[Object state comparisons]
□ □ □

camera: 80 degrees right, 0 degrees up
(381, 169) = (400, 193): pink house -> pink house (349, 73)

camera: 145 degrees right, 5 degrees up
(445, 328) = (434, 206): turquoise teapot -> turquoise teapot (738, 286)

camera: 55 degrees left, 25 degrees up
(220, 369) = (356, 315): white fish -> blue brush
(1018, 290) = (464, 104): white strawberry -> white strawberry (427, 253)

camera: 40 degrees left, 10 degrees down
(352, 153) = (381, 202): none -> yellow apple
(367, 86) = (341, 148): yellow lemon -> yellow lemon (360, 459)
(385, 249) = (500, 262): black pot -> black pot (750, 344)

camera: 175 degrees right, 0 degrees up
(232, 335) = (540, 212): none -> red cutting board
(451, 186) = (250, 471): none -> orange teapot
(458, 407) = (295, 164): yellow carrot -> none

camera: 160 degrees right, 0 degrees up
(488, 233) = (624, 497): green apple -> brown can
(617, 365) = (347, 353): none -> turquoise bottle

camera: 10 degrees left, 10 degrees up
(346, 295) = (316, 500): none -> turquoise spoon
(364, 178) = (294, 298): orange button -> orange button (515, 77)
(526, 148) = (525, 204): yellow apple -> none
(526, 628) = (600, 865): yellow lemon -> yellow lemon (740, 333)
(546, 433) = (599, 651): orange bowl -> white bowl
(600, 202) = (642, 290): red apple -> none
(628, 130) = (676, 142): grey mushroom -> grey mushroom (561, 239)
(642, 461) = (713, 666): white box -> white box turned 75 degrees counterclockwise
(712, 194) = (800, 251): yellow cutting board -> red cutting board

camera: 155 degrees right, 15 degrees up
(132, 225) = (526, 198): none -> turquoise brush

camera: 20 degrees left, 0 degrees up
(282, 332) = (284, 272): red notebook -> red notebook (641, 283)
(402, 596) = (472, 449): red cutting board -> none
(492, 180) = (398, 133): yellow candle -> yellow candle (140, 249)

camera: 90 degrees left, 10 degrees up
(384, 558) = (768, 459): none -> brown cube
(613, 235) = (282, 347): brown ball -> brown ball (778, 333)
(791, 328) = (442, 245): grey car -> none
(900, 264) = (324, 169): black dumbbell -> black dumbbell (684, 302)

□ □ □

_WHAT THE EXERCISE ASKS_. Nothing but the lines from the first line of the data through the line with "(220, 369) = (356, 315): white" should be returned, exactly as they appear, both ends included.

_RESPONSE BOX_.
camera: 80 degrees right, 0 degrees up
(381, 169) = (400, 193): pink house -> pink house (349, 73)

camera: 145 degrees right, 5 degrees up
(445, 328) = (434, 206): turquoise teapot -> turquoise teapot (738, 286)

camera: 55 degrees left, 25 degrees up
(220, 369) = (356, 315): white fish -> blue brush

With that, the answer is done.